PROBLEM REQUIREMENTS
The records below need to be repeated exactly, though not their pictures.

Dataset entries

....

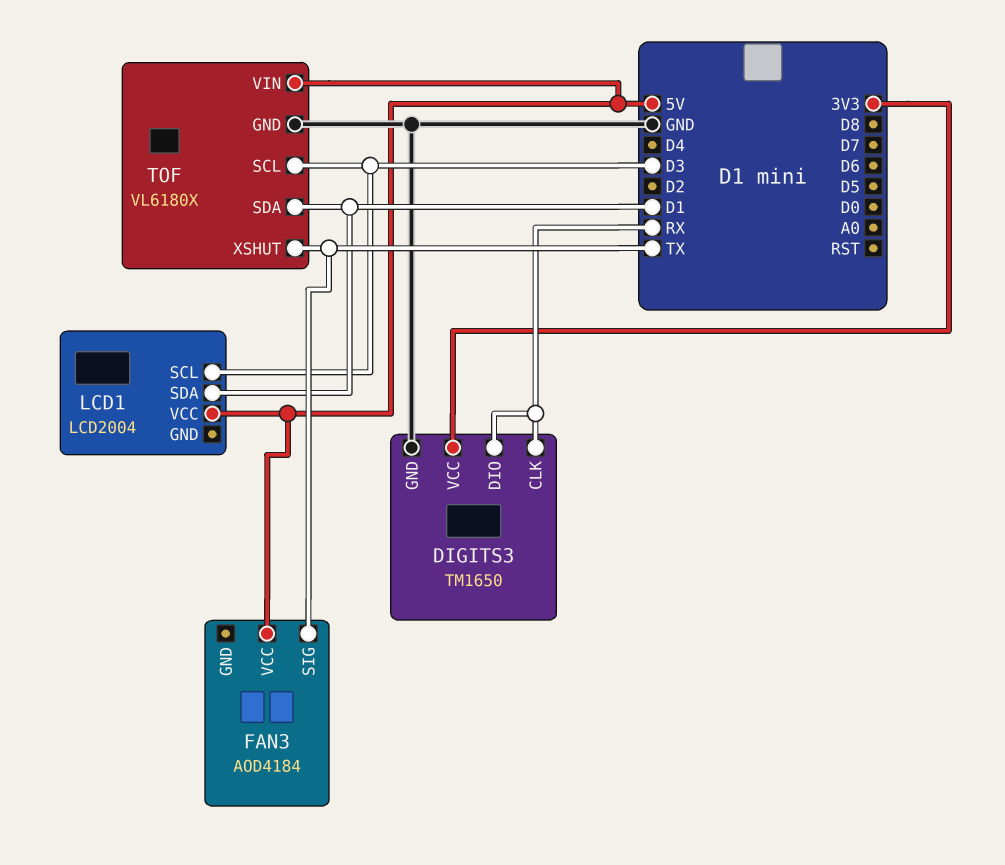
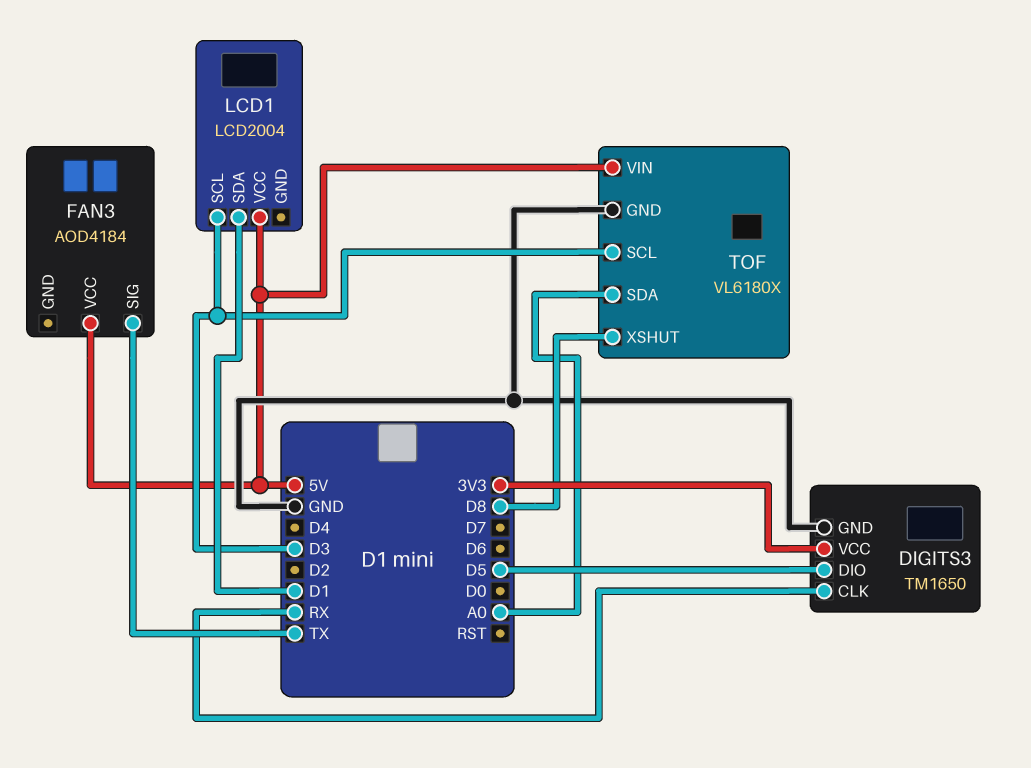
DIGITS3 pin DIO: RX -> D5
TOF pin SDA: D1 -> A0
TOF pin XSHUT: TX -> D8

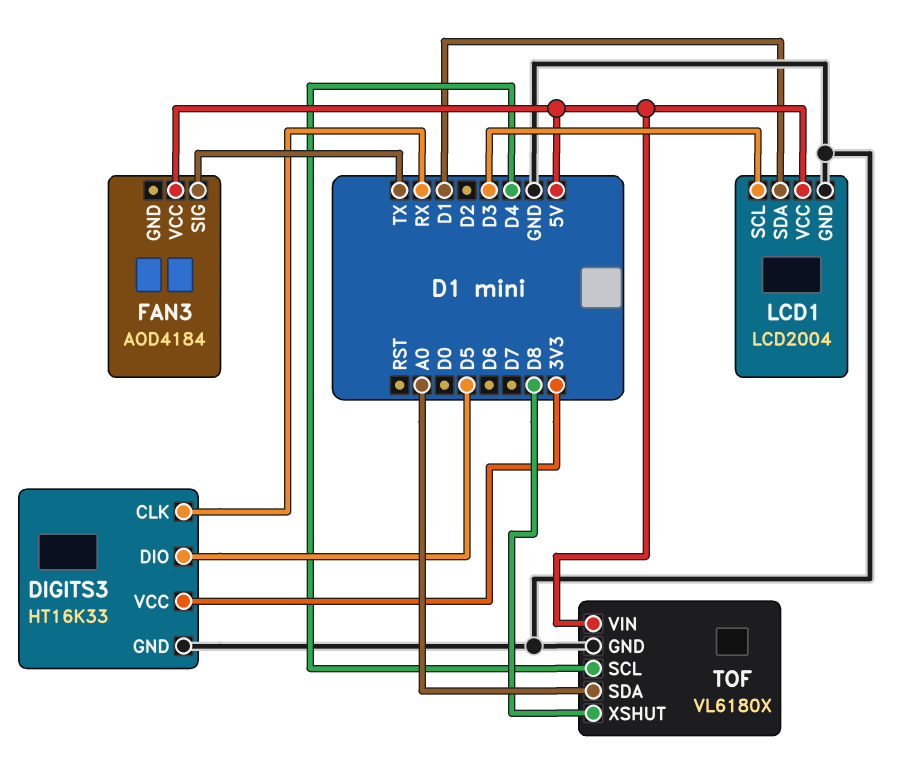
DIGITS3: TM1650 -> HT16K33
LCD1 pin GND: none -> GND
TOF pin SCL: D3 -> D4

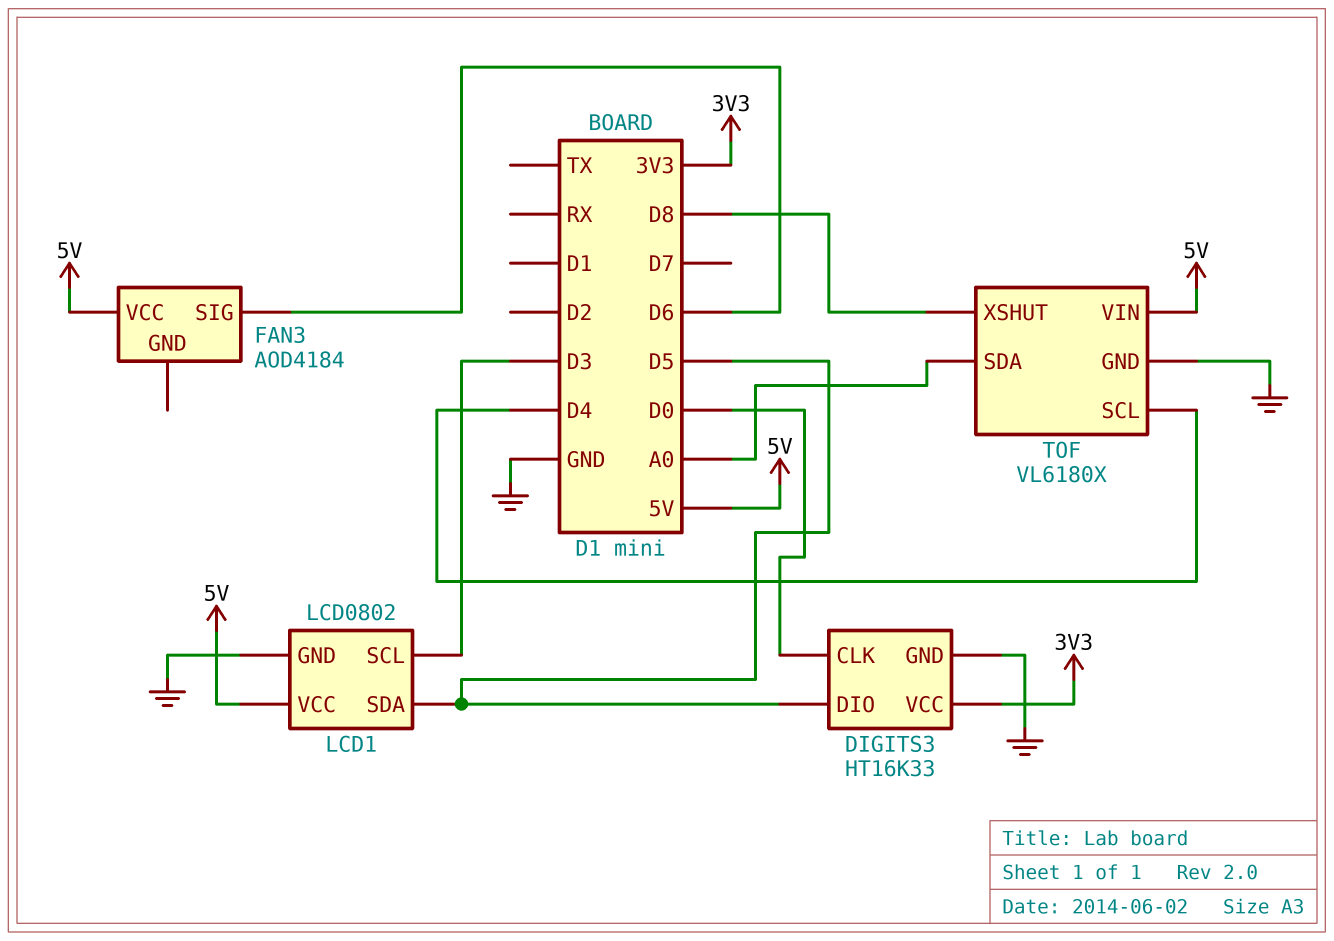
DIGITS3 pin CLK: RX -> D0
FAN3 pin SIG: TX -> D6
LCD1: LCD2004 -> LCD0802
LCD1 pin SDA: D1 -> D5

....

RESULT OF THE EXERCISE
DIGITS3 pin DIO: RX -> D5
TOF pin SDA: D1 -> A0
TOF pin XSHUT: TX -> D8

DIGITS3: TM1650 -> HT16K33
LCD1 pin GND: none -> GND
TOF pin SCL: D3 -> D4

DIGITS3 pin CLK: RX -> D0
FAN3 pin SIG: TX -> D6
LCD1: LCD2004 -> LCD0802
LCD1 pin SDA: D1 -> D5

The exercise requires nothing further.